-- Exercise description --
Copy the records below, replacing "top-left" with "upper-left" and keeping everything else the same. Leave the pictures out of your copy.

====================

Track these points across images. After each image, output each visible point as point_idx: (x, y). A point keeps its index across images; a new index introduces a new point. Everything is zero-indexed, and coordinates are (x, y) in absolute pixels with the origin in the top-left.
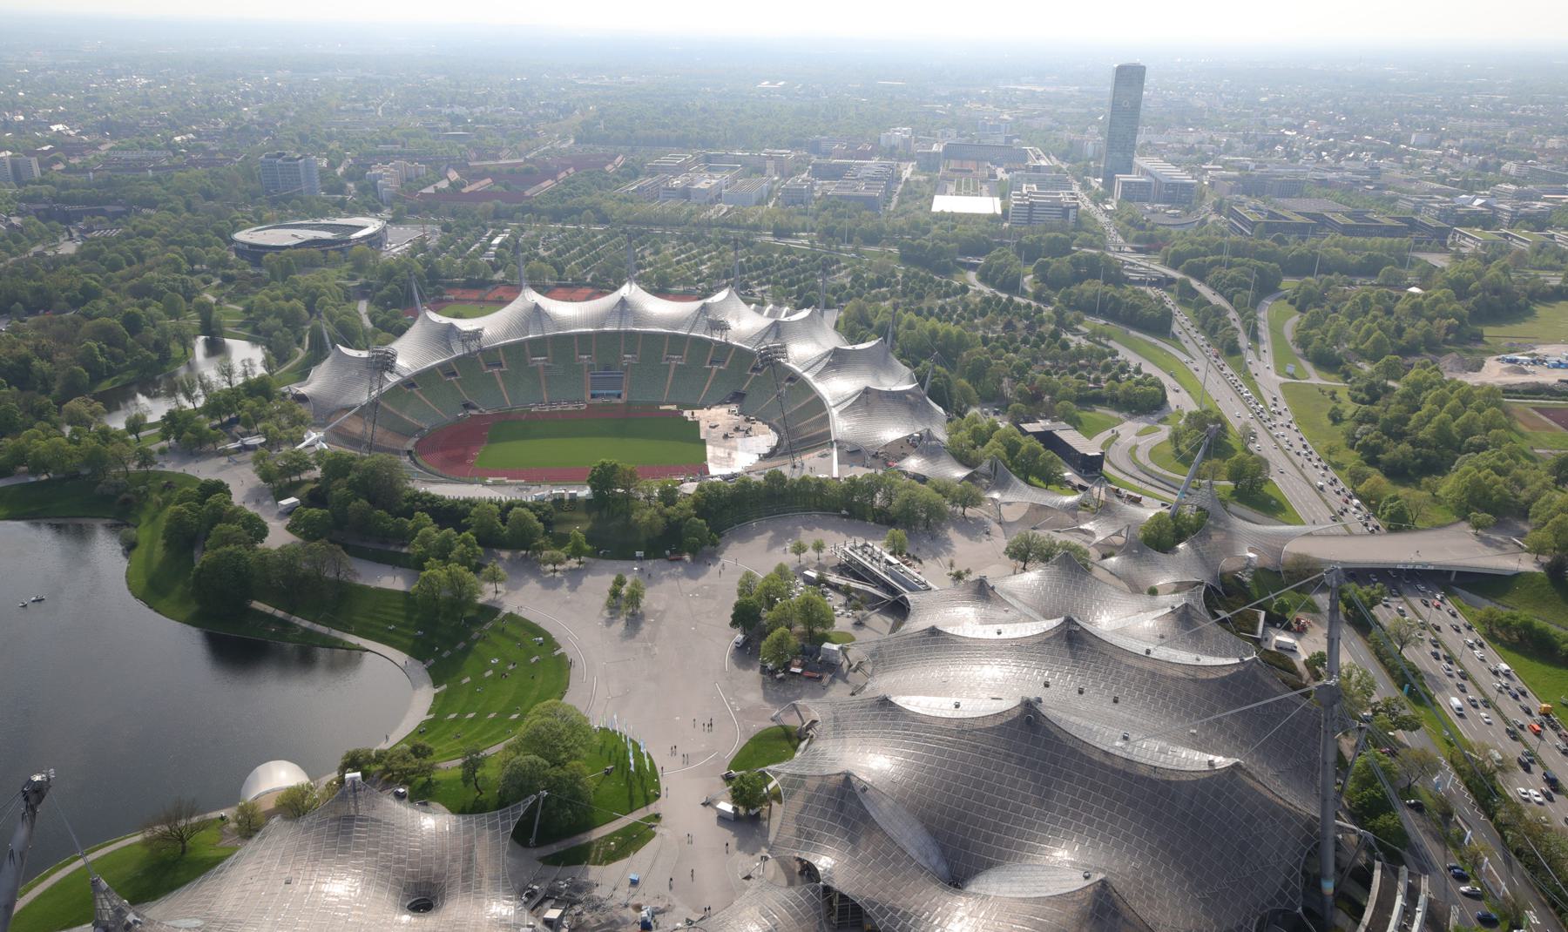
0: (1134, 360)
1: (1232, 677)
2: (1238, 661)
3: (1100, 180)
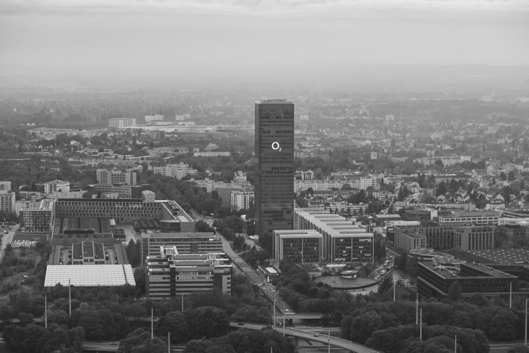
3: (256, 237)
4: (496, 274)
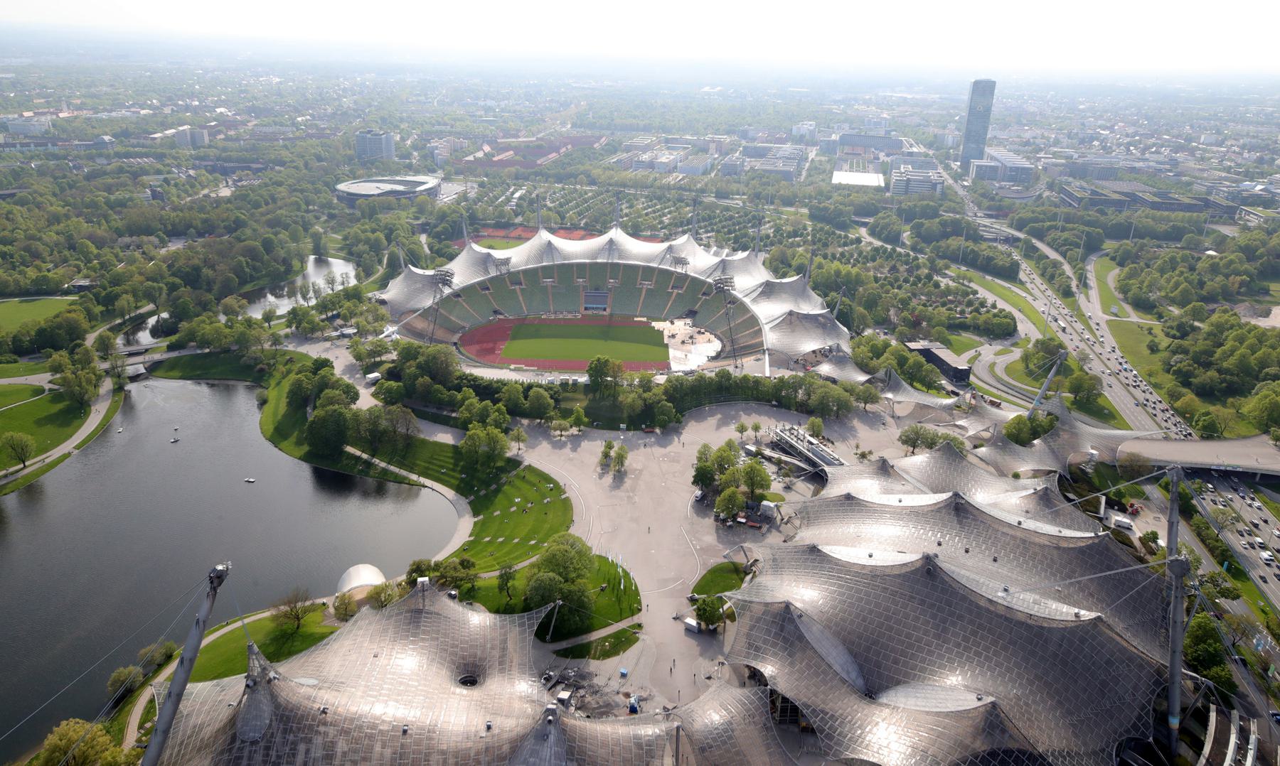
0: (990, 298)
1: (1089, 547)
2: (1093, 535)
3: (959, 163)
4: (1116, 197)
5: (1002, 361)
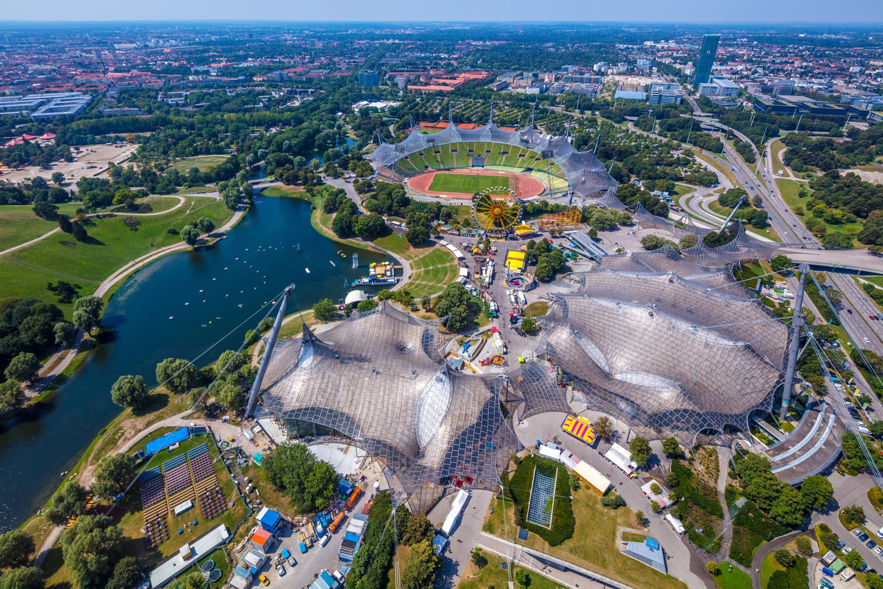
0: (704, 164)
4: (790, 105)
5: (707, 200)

====================

-- Answer to the task --
Track these points across images. After each image, output each visible point as point_idx: (x, y). A point keeps its index across images; a new index introduces a new point. Everything is zero-indexed, and coordinates are (x, y) in absolute pixels with the origin in the upper-left.
0: (1134, 360)
1: (1232, 677)
2: (1238, 661)
3: (1100, 180)
3: (256, 237)
4: (496, 274)
0: (990, 298)
1: (1089, 547)
2: (1093, 535)
3: (959, 163)
4: (1116, 197)
5: (1002, 361)
0: (704, 164)
4: (790, 105)
5: (707, 200)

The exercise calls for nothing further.